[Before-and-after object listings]
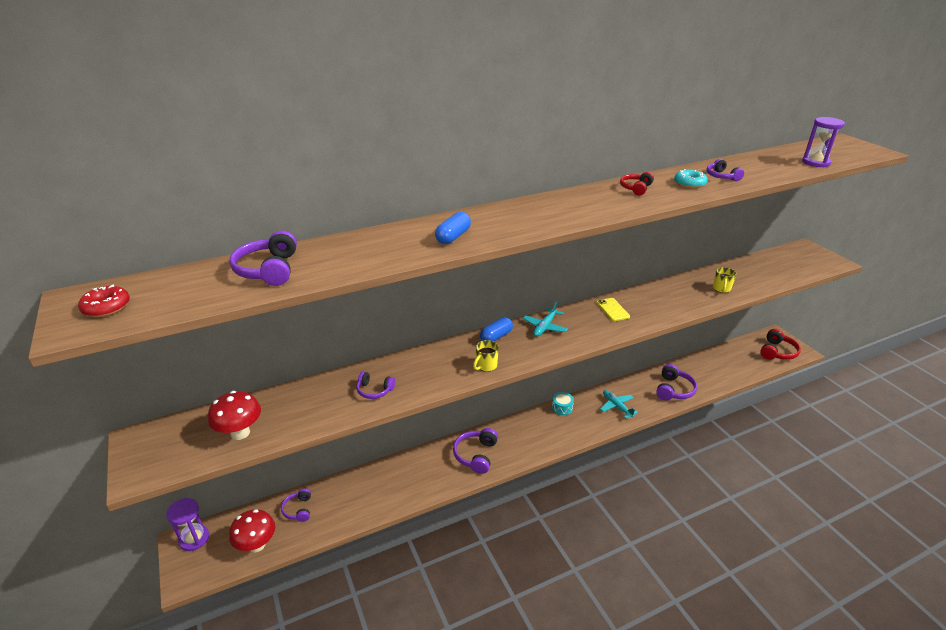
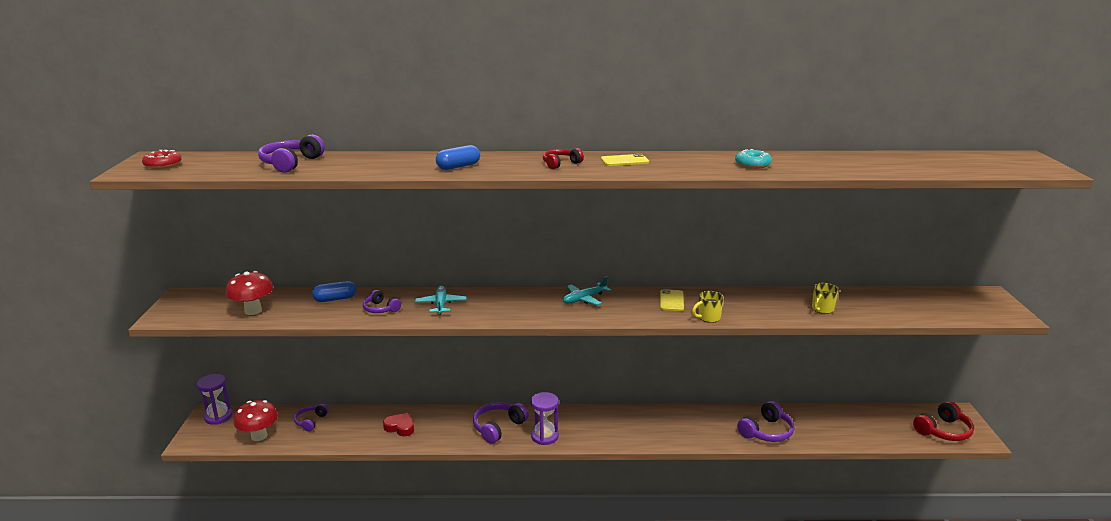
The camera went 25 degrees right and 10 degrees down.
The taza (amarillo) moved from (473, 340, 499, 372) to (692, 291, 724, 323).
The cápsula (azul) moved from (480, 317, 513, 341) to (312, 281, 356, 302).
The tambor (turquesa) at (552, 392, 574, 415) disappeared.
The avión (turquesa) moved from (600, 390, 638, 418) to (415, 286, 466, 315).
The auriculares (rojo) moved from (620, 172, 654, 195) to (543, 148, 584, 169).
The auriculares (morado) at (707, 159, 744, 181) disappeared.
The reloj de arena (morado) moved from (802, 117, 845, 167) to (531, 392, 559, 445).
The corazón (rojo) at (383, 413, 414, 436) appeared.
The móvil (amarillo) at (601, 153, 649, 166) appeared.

**Task to carry out:**
Word for word, reproduce all of the data, but keep out the pictures.

**Response to this exercise:**
The camera went 25 degrees right and 10 degrees down.
The taza (amarillo) moved from (473, 340, 499, 372) to (692, 291, 724, 323).
The cápsula (azul) moved from (480, 317, 513, 341) to (312, 281, 356, 302).
The tambor (turquesa) at (552, 392, 574, 415) disappeared.
The avión (turquesa) moved from (600, 390, 638, 418) to (415, 286, 466, 315).
The auriculares (rojo) moved from (620, 172, 654, 195) to (543, 148, 584, 169).
The auriculares (morado) at (707, 159, 744, 181) disappeared.
The reloj de arena (morado) moved from (802, 117, 845, 167) to (531, 392, 559, 445).
The corazón (rojo) at (383, 413, 414, 436) appeared.
The móvil (amarillo) at (601, 153, 649, 166) appeared.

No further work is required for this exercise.